[Difference listings]
○ ○ ○ ○ ○ ○ ○

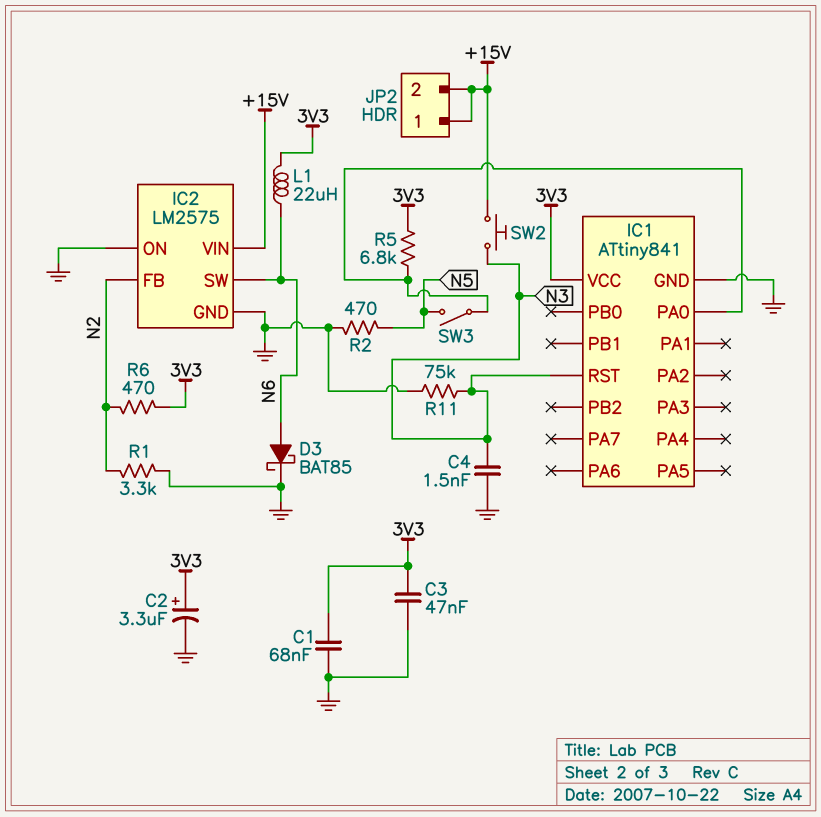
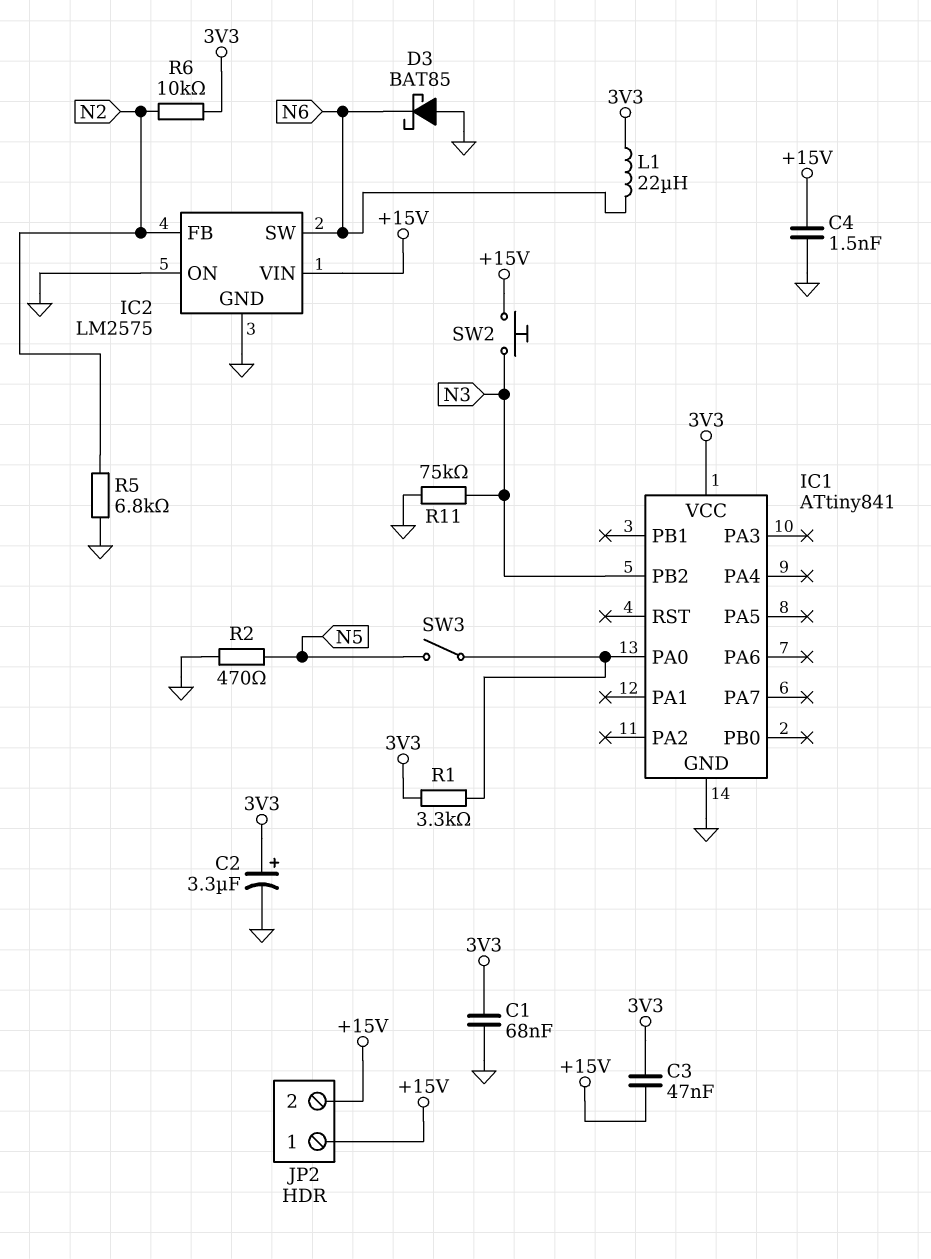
C3: 47nF (3V3, GND) -> 47nF (+15V, 3V3)
C4: 1.5nF (GND, N3) -> 1.5nF (+15V, GND)
D3: schottky BAT85 (A N6, K GND) -> schottky BAT85 (A GND, K N6)
IC1 pin PB2: none -> N3
IC1 pin RST: N3 -> none
R1: 3.3k (GND, N2) -> 3.3k (3V3, IC1/PA0)
R5: 6.8k (3V3, IC1/PA0) -> 6.8k (GND, N2)
R6: 470 (3V3, N2) -> 10k (3V3, N2)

○ ○ ○ ○ ○ ○ ○

Take every entry and repeat it verbatim, minus the pictures.

C3: 47nF (3V3, GND) -> 47nF (+15V, 3V3)
C4: 1.5nF (GND, N3) -> 1.5nF (+15V, GND)
D3: schottky BAT85 (A N6, K GND) -> schottky BAT85 (A GND, K N6)
IC1 pin PB2: none -> N3
IC1 pin RST: N3 -> none
R1: 3.3k (GND, N2) -> 3.3k (3V3, IC1/PA0)
R5: 6.8k (3V3, IC1/PA0) -> 6.8k (GND, N2)
R6: 470 (3V3, N2) -> 10k (3V3, N2)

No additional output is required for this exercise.